_TASK DIRECTIONS_: Set down the following lines of the records word for word, starting with the first line of the records and going on through the line containing "16% [500, 210]", with both ends included.

_INPUT DATA_:
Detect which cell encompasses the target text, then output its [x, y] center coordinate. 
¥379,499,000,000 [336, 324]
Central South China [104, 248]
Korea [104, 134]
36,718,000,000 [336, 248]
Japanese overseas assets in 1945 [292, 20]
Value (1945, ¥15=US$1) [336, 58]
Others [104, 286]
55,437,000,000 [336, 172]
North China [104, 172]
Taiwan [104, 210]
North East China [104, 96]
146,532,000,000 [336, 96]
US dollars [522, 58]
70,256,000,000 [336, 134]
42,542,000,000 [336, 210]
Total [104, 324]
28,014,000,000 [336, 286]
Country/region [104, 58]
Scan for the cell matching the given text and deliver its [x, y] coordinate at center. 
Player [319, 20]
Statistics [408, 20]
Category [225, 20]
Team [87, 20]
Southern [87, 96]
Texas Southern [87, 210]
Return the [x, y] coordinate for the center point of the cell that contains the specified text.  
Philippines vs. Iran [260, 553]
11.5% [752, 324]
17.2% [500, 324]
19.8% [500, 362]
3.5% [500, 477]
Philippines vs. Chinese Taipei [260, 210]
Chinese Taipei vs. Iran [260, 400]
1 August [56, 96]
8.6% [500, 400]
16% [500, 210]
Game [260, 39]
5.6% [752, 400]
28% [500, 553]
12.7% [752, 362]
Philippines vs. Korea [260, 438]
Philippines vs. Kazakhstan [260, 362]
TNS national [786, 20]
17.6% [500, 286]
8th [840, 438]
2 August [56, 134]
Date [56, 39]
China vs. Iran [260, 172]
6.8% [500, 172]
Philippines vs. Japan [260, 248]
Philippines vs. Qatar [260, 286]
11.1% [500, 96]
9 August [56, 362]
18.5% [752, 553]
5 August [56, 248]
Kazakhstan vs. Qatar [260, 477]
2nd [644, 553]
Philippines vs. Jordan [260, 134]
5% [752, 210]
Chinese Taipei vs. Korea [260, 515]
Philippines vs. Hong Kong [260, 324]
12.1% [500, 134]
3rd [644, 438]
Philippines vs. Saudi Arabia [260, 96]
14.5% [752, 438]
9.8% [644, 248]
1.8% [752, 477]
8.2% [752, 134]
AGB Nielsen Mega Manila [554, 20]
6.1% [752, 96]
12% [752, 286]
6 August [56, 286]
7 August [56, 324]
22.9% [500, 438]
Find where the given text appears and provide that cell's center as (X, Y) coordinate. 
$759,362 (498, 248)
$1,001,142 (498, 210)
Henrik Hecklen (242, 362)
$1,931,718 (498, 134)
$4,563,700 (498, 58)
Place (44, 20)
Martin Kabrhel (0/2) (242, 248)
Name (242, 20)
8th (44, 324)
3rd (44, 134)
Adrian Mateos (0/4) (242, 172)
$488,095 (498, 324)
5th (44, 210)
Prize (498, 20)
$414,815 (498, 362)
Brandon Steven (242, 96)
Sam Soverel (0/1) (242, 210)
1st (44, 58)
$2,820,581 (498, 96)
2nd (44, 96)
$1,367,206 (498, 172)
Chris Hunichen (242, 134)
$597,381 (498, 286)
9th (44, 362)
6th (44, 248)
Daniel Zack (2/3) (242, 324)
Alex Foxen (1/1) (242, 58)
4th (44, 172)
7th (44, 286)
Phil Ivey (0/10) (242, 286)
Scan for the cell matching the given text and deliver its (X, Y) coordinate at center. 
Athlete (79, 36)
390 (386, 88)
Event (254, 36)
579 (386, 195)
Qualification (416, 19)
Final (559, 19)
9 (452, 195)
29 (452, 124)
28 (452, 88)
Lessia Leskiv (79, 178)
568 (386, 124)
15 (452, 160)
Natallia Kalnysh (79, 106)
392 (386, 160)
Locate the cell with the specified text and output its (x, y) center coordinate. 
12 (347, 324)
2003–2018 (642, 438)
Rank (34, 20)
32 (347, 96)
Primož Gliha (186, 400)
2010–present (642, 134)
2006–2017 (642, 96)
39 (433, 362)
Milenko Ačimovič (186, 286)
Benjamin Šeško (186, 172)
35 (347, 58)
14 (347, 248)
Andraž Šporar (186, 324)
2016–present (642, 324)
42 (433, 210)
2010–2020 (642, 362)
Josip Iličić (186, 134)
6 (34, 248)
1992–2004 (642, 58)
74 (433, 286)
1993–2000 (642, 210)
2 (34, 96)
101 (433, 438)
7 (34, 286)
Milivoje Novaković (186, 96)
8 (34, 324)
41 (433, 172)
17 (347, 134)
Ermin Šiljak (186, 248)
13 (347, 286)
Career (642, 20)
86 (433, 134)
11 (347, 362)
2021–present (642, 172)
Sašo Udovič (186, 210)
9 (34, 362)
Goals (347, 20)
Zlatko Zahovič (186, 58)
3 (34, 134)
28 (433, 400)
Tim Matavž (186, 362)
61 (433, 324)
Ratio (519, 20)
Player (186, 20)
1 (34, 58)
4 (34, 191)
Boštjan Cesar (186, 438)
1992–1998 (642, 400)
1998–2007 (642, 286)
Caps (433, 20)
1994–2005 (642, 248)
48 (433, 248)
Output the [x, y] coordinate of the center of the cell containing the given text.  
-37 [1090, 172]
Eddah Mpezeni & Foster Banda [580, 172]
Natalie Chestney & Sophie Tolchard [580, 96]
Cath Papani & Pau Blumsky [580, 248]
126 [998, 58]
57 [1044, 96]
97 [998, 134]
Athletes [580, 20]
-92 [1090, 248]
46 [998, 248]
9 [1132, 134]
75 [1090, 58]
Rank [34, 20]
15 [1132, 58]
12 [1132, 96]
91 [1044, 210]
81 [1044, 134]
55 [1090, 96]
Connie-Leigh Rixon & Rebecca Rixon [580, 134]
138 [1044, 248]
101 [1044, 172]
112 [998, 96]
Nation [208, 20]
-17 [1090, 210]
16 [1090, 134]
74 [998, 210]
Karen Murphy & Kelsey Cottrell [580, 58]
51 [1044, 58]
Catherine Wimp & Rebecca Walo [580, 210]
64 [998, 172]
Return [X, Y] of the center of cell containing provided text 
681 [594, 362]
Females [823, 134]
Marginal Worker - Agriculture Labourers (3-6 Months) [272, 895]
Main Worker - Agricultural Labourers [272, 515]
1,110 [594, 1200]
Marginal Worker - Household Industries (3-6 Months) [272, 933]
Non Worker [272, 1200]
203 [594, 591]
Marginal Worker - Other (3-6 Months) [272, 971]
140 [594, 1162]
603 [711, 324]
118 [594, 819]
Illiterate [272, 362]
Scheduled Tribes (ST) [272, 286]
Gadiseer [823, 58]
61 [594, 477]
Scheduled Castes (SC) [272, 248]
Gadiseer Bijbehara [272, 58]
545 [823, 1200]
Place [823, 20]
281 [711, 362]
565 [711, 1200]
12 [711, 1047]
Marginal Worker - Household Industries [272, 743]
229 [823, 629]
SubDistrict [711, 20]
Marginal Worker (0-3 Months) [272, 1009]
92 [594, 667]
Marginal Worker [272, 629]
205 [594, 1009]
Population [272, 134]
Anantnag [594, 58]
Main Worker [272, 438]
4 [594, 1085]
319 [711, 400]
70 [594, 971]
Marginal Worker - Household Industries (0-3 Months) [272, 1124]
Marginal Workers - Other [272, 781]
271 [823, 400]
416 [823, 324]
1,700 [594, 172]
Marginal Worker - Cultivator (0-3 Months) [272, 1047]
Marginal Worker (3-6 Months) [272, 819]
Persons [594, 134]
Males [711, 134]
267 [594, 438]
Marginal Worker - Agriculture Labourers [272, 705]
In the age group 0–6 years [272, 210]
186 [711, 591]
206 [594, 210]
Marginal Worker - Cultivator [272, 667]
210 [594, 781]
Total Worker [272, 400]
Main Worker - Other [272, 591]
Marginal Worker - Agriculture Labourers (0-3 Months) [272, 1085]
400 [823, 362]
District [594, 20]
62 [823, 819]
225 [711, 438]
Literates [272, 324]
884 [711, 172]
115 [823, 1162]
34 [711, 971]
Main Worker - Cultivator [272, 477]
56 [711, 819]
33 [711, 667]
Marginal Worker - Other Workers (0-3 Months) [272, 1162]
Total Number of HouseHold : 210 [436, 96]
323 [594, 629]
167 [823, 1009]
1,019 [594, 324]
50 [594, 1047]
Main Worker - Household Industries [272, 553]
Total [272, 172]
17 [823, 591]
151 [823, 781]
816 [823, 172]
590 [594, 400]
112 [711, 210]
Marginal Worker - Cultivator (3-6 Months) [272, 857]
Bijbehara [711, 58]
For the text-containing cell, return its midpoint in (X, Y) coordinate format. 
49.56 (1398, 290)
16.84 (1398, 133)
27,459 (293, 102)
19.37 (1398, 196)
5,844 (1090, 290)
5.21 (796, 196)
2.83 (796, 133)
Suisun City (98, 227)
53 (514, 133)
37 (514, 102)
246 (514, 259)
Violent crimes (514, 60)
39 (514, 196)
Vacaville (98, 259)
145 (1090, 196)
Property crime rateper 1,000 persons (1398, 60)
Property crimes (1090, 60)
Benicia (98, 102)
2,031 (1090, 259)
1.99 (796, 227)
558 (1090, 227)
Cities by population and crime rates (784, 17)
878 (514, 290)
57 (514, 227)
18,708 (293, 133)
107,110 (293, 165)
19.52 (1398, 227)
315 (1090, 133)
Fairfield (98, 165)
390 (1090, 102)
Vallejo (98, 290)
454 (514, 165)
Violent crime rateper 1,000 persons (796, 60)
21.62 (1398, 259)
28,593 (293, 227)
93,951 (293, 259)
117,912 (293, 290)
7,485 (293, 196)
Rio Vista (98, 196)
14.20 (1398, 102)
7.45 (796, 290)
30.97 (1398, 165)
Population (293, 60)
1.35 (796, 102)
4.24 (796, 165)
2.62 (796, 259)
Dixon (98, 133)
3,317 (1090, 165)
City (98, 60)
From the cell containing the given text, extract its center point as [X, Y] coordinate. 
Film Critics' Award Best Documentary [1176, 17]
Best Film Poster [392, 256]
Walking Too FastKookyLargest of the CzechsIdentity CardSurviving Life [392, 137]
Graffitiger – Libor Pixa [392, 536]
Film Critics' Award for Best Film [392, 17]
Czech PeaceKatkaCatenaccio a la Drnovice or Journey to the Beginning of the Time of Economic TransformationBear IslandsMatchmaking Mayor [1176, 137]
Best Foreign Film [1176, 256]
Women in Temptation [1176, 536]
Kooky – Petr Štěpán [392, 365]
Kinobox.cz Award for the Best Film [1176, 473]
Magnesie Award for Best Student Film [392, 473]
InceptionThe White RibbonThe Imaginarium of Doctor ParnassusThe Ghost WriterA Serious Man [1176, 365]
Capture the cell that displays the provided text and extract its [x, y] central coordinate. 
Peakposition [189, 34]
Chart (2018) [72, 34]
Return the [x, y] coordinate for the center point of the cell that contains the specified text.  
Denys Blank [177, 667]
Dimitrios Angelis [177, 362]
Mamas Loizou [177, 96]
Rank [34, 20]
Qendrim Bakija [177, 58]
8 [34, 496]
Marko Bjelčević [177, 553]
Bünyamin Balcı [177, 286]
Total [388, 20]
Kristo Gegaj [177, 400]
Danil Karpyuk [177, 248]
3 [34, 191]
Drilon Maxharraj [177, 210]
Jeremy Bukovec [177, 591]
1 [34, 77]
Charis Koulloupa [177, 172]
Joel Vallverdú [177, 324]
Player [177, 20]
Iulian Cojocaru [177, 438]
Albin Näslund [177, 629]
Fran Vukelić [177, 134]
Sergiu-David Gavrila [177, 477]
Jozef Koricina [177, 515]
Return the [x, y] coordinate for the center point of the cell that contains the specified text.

_CORRECT RESPONSE_:
Detect which cell encompasses the target text, then output its [x, y] center coordinate. 
¥379,499,000,000 [336, 324]
Central South China [104, 248]
Korea [104, 134]
36,718,000,000 [336, 248]
Japanese overseas assets in 1945 [292, 20]
Value (1945, ¥15=US$1) [336, 58]
Others [104, 286]
55,437,000,000 [336, 172]
North China [104, 172]
Taiwan [104, 210]
North East China [104, 96]
146,532,000,000 [336, 96]
US dollars [522, 58]
70,256,000,000 [336, 134]
42,542,000,000 [336, 210]
Total [104, 324]
28,014,000,000 [336, 286]
Country/region [104, 58]
Scan for the cell matching the given text and deliver its [x, y] coordinate at center. 
Player [319, 20]
Statistics [408, 20]
Category [225, 20]
Team [87, 20]
Southern [87, 96]
Texas Southern [87, 210]
Return the [x, y] coordinate for the center point of the cell that contains the specified text.  
Philippines vs. Iran [260, 553]
11.5% [752, 324]
17.2% [500, 324]
19.8% [500, 362]
3.5% [500, 477]
Philippines vs. Chinese Taipei [260, 210]
Chinese Taipei vs. Iran [260, 400]
1 August [56, 96]
8.6% [500, 400]
16% [500, 210]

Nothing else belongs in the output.